## Records to use
━━━━━━━━━━━━━━━━━━━━

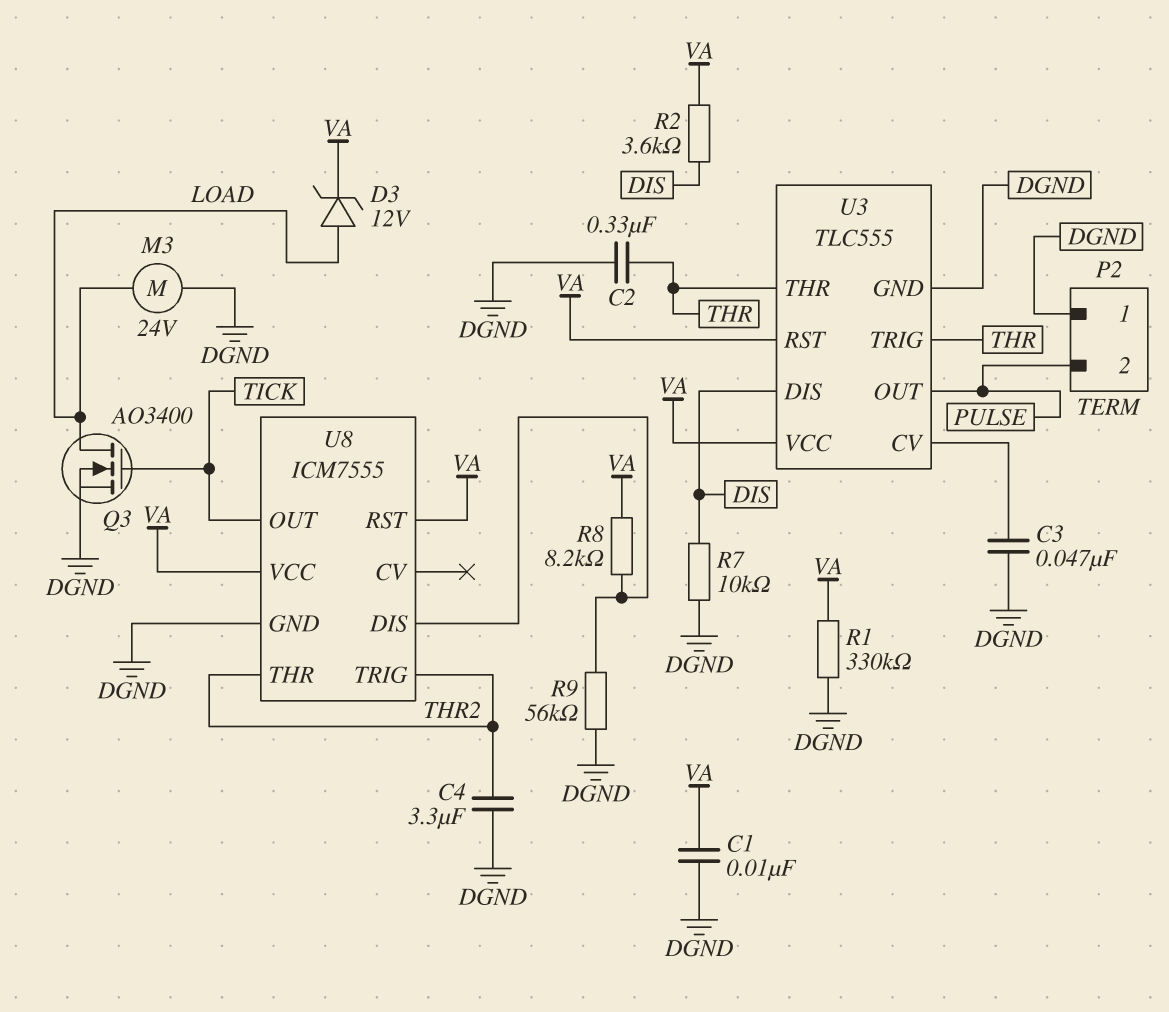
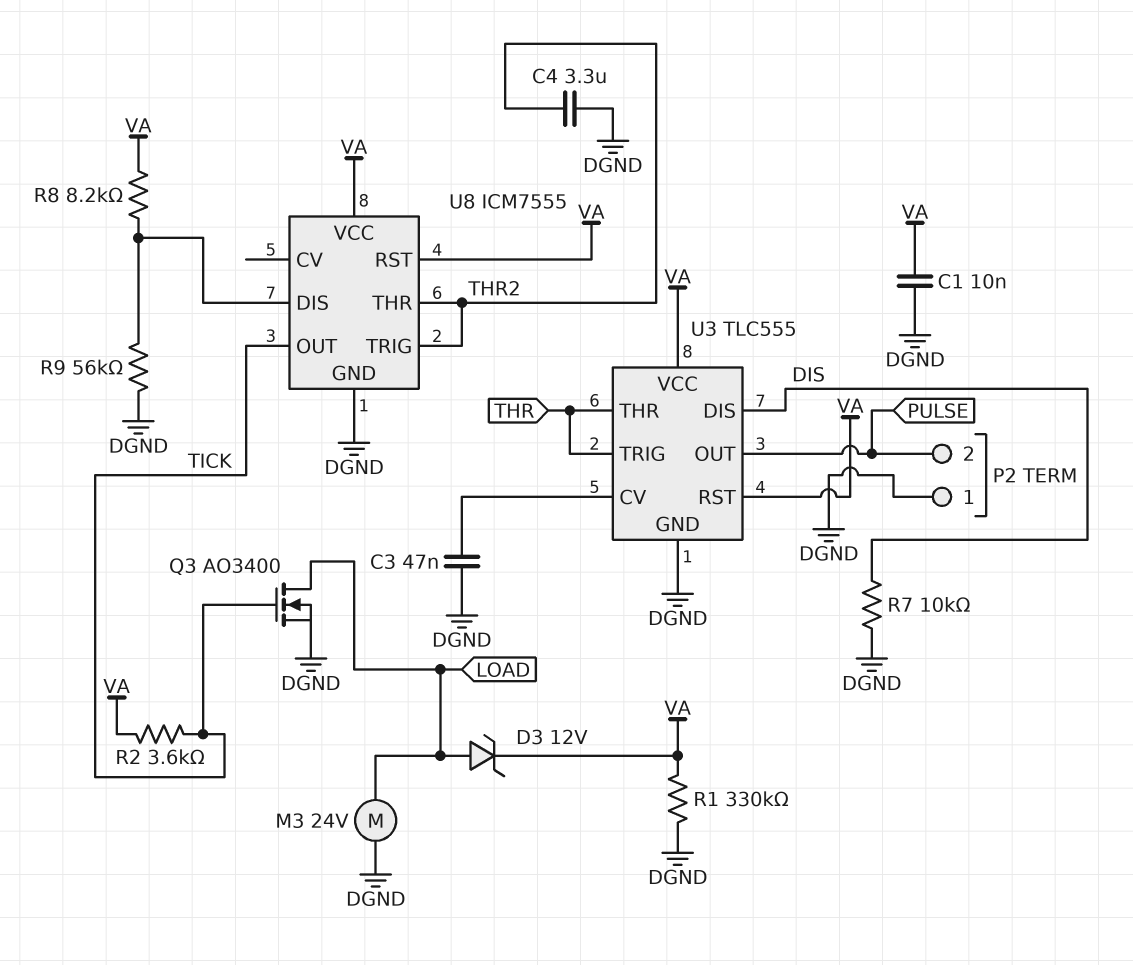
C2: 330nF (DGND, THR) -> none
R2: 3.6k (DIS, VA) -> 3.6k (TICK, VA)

━━━━━━━━━━━━━━━━━━━━

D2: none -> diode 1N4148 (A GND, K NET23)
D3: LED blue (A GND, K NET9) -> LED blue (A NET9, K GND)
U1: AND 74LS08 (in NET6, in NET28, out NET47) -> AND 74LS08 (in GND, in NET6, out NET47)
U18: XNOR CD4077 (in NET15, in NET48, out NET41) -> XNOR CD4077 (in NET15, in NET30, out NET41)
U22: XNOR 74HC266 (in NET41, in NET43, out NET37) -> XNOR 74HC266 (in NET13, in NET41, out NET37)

━━━━━━━━━━━━━━━━━━━━

## Directions
Where does the string "XNOR" appear in the records above? Return every line that holds it.

## Expected answer
U18: XNOR CD4077 (in NET15, in NET48, out NET41) -> XNOR CD4077 (in NET15, in NET30, out NET41)
U22: XNOR 74HC266 (in NET41, in NET43, out NET37) -> XNOR 74HC266 (in NET13, in NET41, out NET37)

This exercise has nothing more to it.